## [TASK TO CARRY OUT]
Where the listing below reaches the line containing "(192, 187) = (271, 252): black", start writing out lines exactly, and stop once the line containing "(610, 127) = (770, 296): black" has been written.

## [DATASET RECORDS]
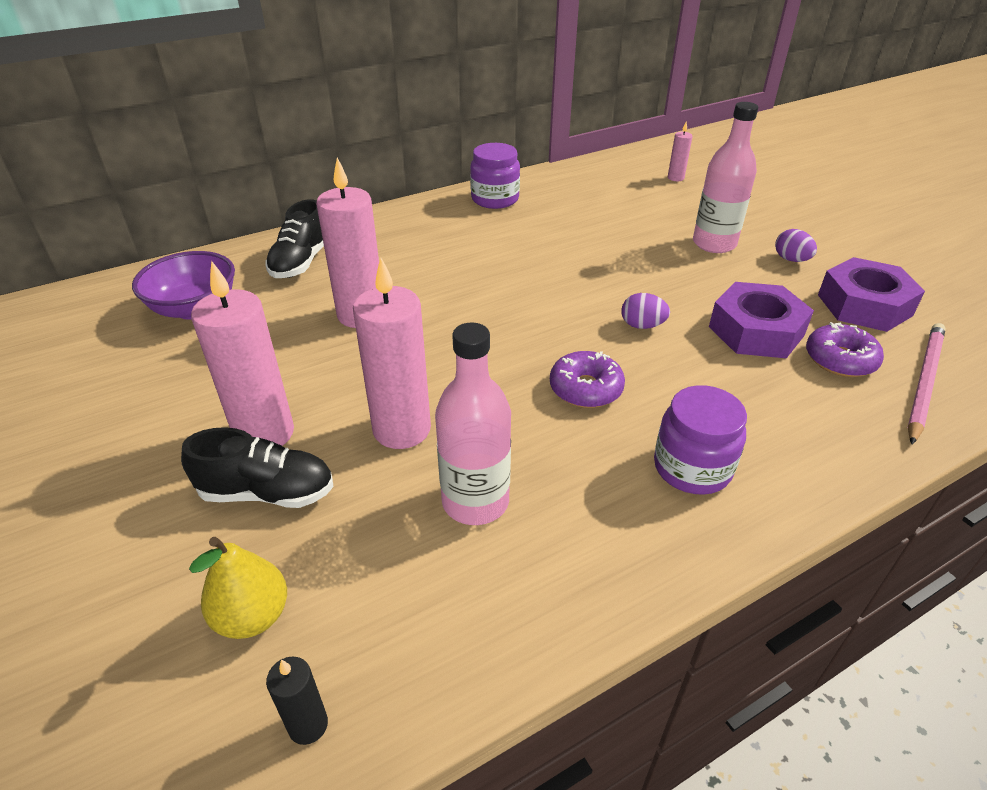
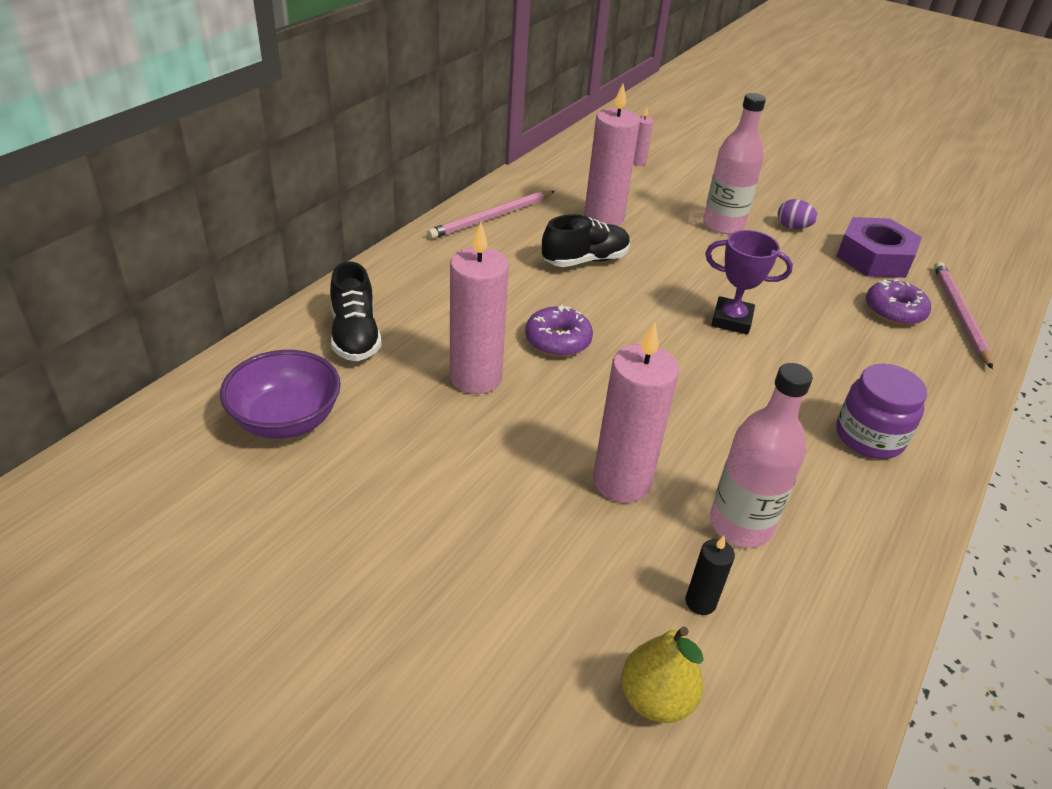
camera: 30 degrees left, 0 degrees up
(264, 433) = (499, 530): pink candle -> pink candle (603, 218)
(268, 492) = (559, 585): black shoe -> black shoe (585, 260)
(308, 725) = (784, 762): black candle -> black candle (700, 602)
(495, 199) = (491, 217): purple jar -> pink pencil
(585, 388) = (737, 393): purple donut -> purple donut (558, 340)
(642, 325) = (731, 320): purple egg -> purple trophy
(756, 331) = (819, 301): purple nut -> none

...

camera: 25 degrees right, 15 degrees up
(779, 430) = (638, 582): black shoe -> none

* * *

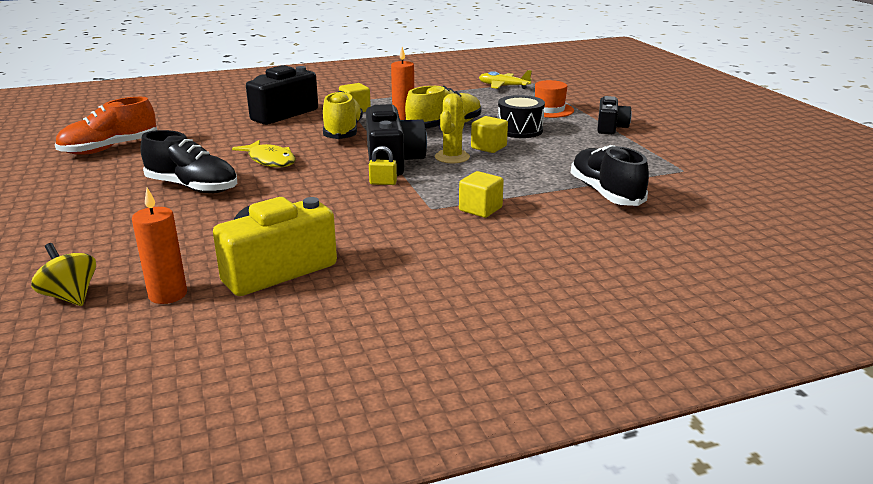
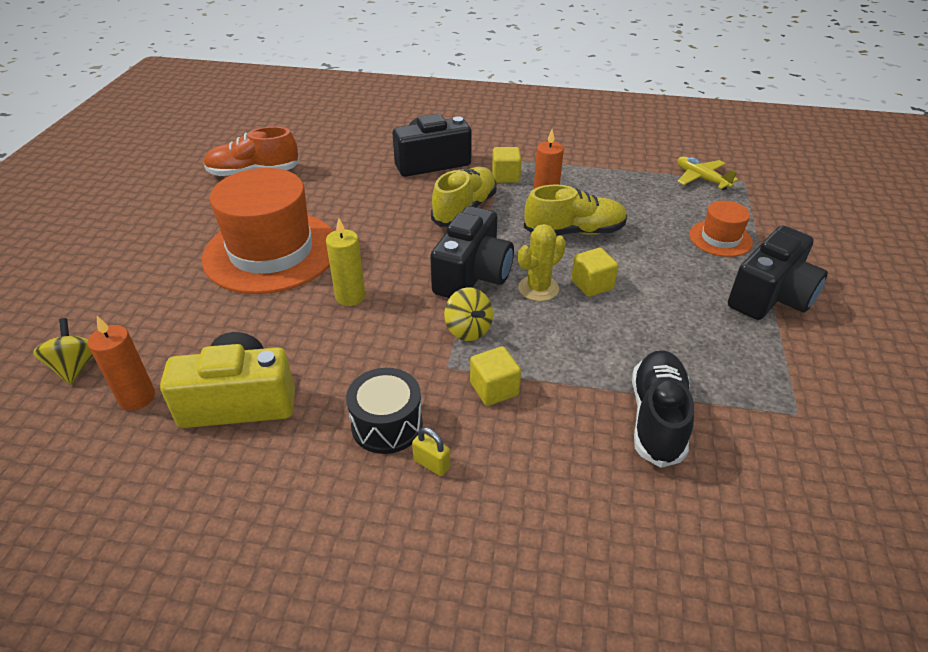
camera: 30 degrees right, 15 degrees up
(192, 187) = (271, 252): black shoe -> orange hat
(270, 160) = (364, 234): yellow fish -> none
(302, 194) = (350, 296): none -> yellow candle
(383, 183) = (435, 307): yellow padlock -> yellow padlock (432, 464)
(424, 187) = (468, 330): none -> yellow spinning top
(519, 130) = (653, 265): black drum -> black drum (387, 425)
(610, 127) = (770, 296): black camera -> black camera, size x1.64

## [WRITTEN RESPONSE]
(192, 187) = (271, 252): black shoe -> orange hat
(270, 160) = (364, 234): yellow fish -> none
(302, 194) = (350, 296): none -> yellow candle
(383, 183) = (435, 307): yellow padlock -> yellow padlock (432, 464)
(424, 187) = (468, 330): none -> yellow spinning top
(519, 130) = (653, 265): black drum -> black drum (387, 425)
(610, 127) = (770, 296): black camera -> black camera, size x1.64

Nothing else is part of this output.